Before-and-after coordinate records
-.-.-

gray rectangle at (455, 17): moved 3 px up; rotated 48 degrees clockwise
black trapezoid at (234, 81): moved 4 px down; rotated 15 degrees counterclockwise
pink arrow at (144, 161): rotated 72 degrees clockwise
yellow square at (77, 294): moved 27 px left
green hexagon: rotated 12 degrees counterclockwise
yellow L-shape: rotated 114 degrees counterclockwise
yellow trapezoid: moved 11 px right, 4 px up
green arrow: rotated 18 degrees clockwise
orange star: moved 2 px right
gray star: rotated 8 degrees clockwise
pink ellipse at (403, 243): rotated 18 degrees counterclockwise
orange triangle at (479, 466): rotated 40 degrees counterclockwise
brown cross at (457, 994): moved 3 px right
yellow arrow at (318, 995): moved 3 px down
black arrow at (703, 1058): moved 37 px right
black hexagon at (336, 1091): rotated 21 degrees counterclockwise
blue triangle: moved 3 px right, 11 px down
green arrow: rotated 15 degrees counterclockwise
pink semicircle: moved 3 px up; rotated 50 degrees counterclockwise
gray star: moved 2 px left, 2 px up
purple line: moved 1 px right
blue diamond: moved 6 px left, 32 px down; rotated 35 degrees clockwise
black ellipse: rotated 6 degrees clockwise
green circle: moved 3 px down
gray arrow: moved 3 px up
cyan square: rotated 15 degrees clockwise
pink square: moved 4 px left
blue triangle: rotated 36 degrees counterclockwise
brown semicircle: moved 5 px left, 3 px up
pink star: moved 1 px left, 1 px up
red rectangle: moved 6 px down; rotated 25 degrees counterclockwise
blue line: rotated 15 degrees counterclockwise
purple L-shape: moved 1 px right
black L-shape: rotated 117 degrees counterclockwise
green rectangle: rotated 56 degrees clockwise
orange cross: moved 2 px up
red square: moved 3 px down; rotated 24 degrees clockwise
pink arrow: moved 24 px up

-.-.-

Reproduce the records in full, exactly as written.

gray rectangle at (455, 17): moved 3 px up; rotated 48 degrees clockwise
black trapezoid at (234, 81): moved 4 px down; rotated 15 degrees counterclockwise
pink arrow at (144, 161): rotated 72 degrees clockwise
yellow square at (77, 294): moved 27 px left
green hexagon: rotated 12 degrees counterclockwise
yellow L-shape: rotated 114 degrees counterclockwise
yellow trapezoid: moved 11 px right, 4 px up
green arrow: rotated 18 degrees clockwise
orange star: moved 2 px right
gray star: rotated 8 degrees clockwise
pink ellipse at (403, 243): rotated 18 degrees counterclockwise
orange triangle at (479, 466): rotated 40 degrees counterclockwise
brown cross at (457, 994): moved 3 px right
yellow arrow at (318, 995): moved 3 px down
black arrow at (703, 1058): moved 37 px right
black hexagon at (336, 1091): rotated 21 degrees counterclockwise
blue triangle: moved 3 px right, 11 px down
green arrow: rotated 15 degrees counterclockwise
pink semicircle: moved 3 px up; rotated 50 degrees counterclockwise
gray star: moved 2 px left, 2 px up
purple line: moved 1 px right
blue diamond: moved 6 px left, 32 px down; rotated 35 degrees clockwise
black ellipse: rotated 6 degrees clockwise
green circle: moved 3 px down
gray arrow: moved 3 px up
cyan square: rotated 15 degrees clockwise
pink square: moved 4 px left
blue triangle: rotated 36 degrees counterclockwise
brown semicircle: moved 5 px left, 3 px up
pink star: moved 1 px left, 1 px up
red rectangle: moved 6 px down; rotated 25 degrees counterclockwise
blue line: rotated 15 degrees counterclockwise
purple L-shape: moved 1 px right
black L-shape: rotated 117 degrees counterclockwise
green rectangle: rotated 56 degrees clockwise
orange cross: moved 2 px up
red square: moved 3 px down; rotated 24 degrees clockwise
pink arrow: moved 24 px up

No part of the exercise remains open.